The problem:
Omit the pictures and return every entry exactly as written.

Task input:
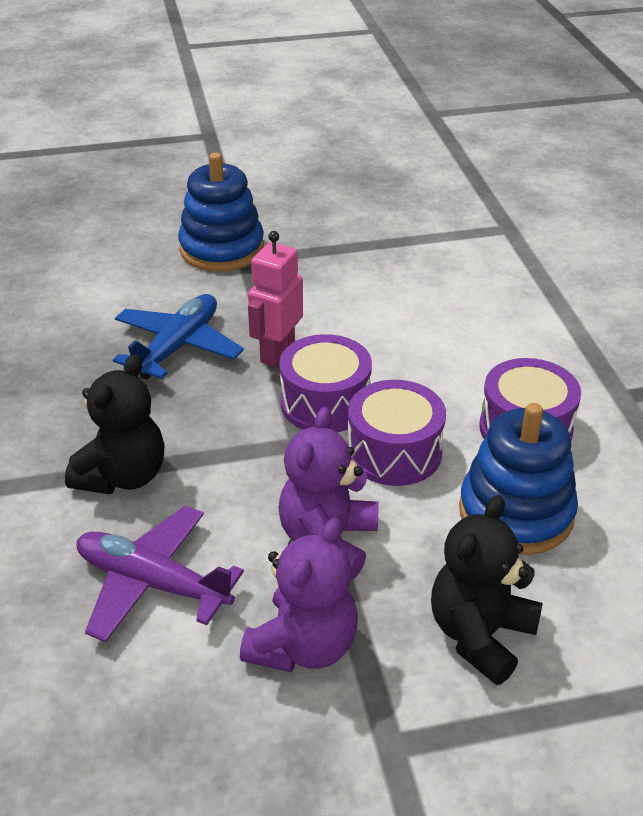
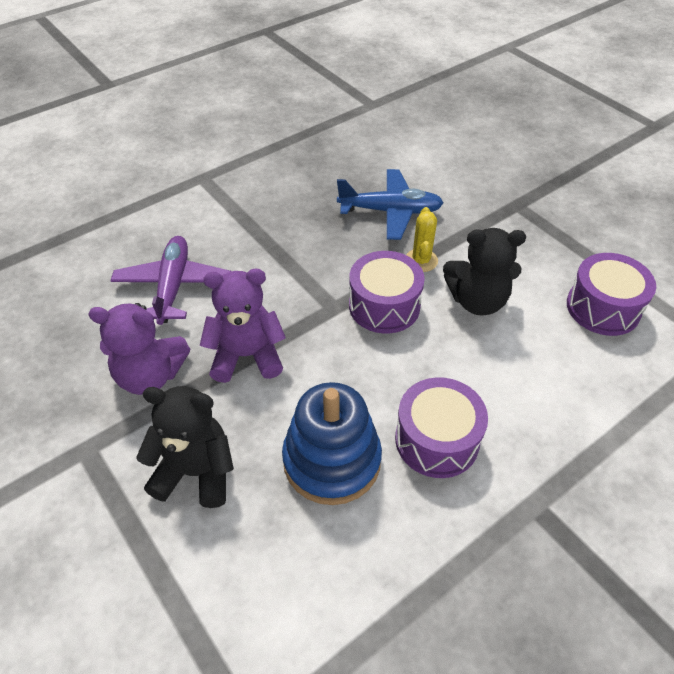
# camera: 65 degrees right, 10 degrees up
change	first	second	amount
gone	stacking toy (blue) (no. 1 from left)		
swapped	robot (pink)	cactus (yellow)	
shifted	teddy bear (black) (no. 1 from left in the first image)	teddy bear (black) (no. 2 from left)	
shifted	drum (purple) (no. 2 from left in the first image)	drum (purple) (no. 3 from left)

Task output:
# camera: 65 degrees right, 10 degrees up
change	first	second	amount
gone	stacking toy (blue) (no. 1 from left)		
swapped	robot (pink)	cactus (yellow)	
shifted	teddy bear (black) (no. 1 from left in the first image)	teddy bear (black) (no. 2 from left)	
shifted	drum (purple) (no. 2 from left in the first image)	drum (purple) (no. 3 from left)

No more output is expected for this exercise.